INPUT ROWS:
----
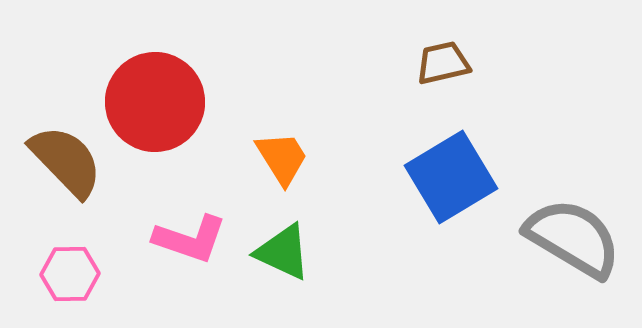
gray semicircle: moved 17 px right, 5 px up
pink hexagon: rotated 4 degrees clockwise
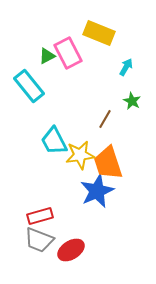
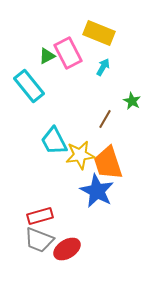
cyan arrow: moved 23 px left
blue star: rotated 20 degrees counterclockwise
red ellipse: moved 4 px left, 1 px up
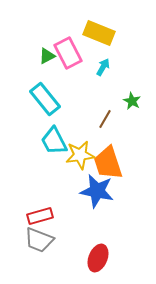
cyan rectangle: moved 16 px right, 13 px down
blue star: rotated 16 degrees counterclockwise
red ellipse: moved 31 px right, 9 px down; rotated 36 degrees counterclockwise
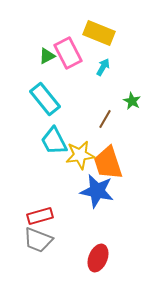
gray trapezoid: moved 1 px left
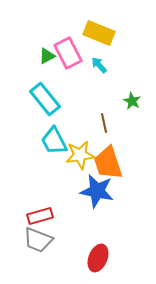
cyan arrow: moved 4 px left, 2 px up; rotated 72 degrees counterclockwise
brown line: moved 1 px left, 4 px down; rotated 42 degrees counterclockwise
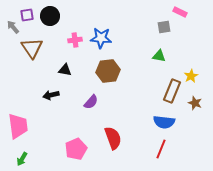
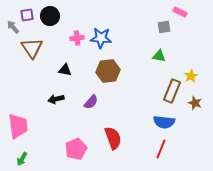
pink cross: moved 2 px right, 2 px up
black arrow: moved 5 px right, 4 px down
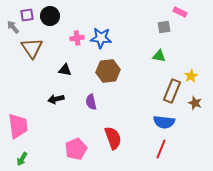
purple semicircle: rotated 126 degrees clockwise
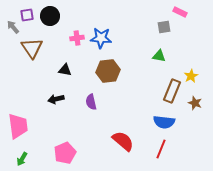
red semicircle: moved 10 px right, 3 px down; rotated 30 degrees counterclockwise
pink pentagon: moved 11 px left, 4 px down
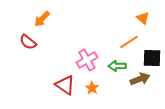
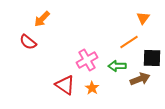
orange triangle: rotated 24 degrees clockwise
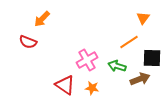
red semicircle: rotated 18 degrees counterclockwise
green arrow: rotated 18 degrees clockwise
orange star: rotated 24 degrees counterclockwise
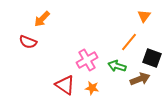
orange triangle: moved 1 px right, 2 px up
orange line: rotated 18 degrees counterclockwise
black square: rotated 18 degrees clockwise
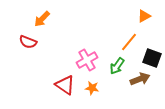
orange triangle: rotated 24 degrees clockwise
green arrow: rotated 72 degrees counterclockwise
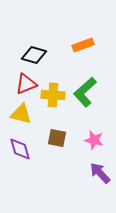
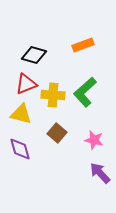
brown square: moved 5 px up; rotated 30 degrees clockwise
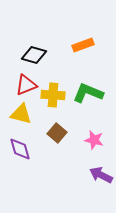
red triangle: moved 1 px down
green L-shape: moved 3 px right, 1 px down; rotated 64 degrees clockwise
purple arrow: moved 1 px right, 2 px down; rotated 20 degrees counterclockwise
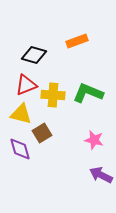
orange rectangle: moved 6 px left, 4 px up
brown square: moved 15 px left; rotated 18 degrees clockwise
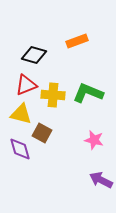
brown square: rotated 30 degrees counterclockwise
purple arrow: moved 5 px down
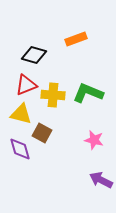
orange rectangle: moved 1 px left, 2 px up
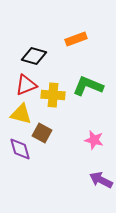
black diamond: moved 1 px down
green L-shape: moved 7 px up
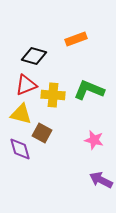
green L-shape: moved 1 px right, 4 px down
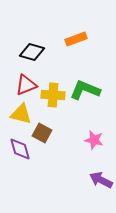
black diamond: moved 2 px left, 4 px up
green L-shape: moved 4 px left
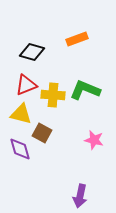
orange rectangle: moved 1 px right
purple arrow: moved 21 px left, 16 px down; rotated 105 degrees counterclockwise
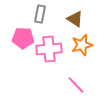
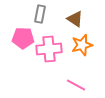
pink line: rotated 18 degrees counterclockwise
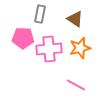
orange star: moved 2 px left, 3 px down
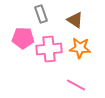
gray rectangle: moved 1 px right; rotated 30 degrees counterclockwise
brown triangle: moved 1 px down
orange star: rotated 20 degrees clockwise
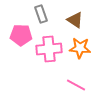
pink pentagon: moved 2 px left, 3 px up
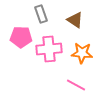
pink pentagon: moved 2 px down
orange star: moved 2 px right, 5 px down
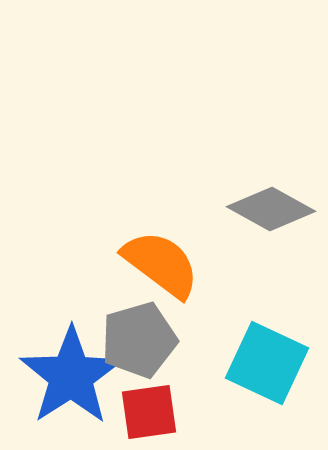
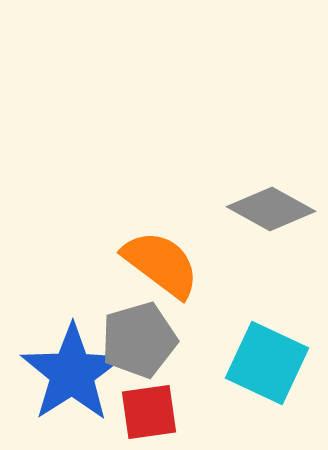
blue star: moved 1 px right, 3 px up
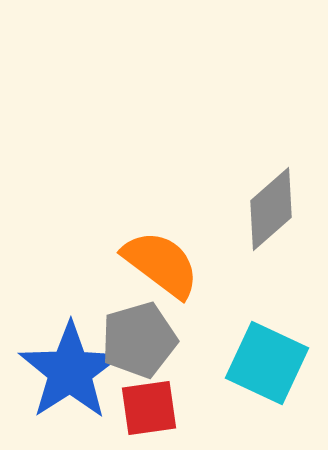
gray diamond: rotated 70 degrees counterclockwise
blue star: moved 2 px left, 2 px up
red square: moved 4 px up
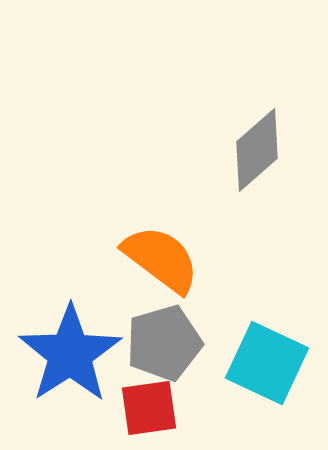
gray diamond: moved 14 px left, 59 px up
orange semicircle: moved 5 px up
gray pentagon: moved 25 px right, 3 px down
blue star: moved 17 px up
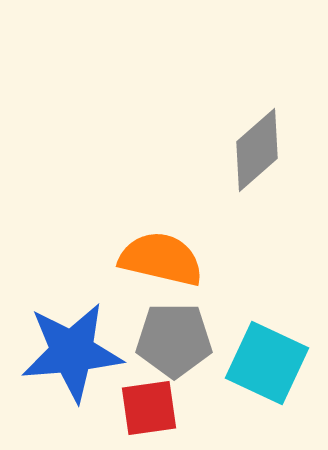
----
TASK OBJECTIVE:
Retype the records exactly, beginning at the line that contains "black diamond: moved 2 px left, 4 px up" and continuing through the end of the records, and leave the pictures out of your answer.

SOLVED EXERCISE:
black diamond: moved 2 px left, 4 px up
green L-shape: moved 4 px left
orange rectangle: moved 1 px right
purple arrow: moved 21 px left, 16 px down; rotated 105 degrees counterclockwise
pink line: rotated 18 degrees counterclockwise
orange star: moved 2 px left, 3 px down
gray rectangle: moved 1 px right; rotated 30 degrees counterclockwise
brown triangle: moved 1 px down
orange star: rotated 20 degrees clockwise
pink pentagon: moved 2 px left, 3 px up
pink pentagon: moved 2 px down
orange star: moved 2 px right, 5 px down
blue star: moved 1 px right, 3 px up
gray diamond: rotated 70 degrees counterclockwise
blue star: moved 2 px left, 2 px up
red square: moved 4 px up
gray diamond: moved 14 px left, 59 px up
orange semicircle: moved 5 px up
gray pentagon: moved 25 px right, 3 px down
blue star: moved 17 px up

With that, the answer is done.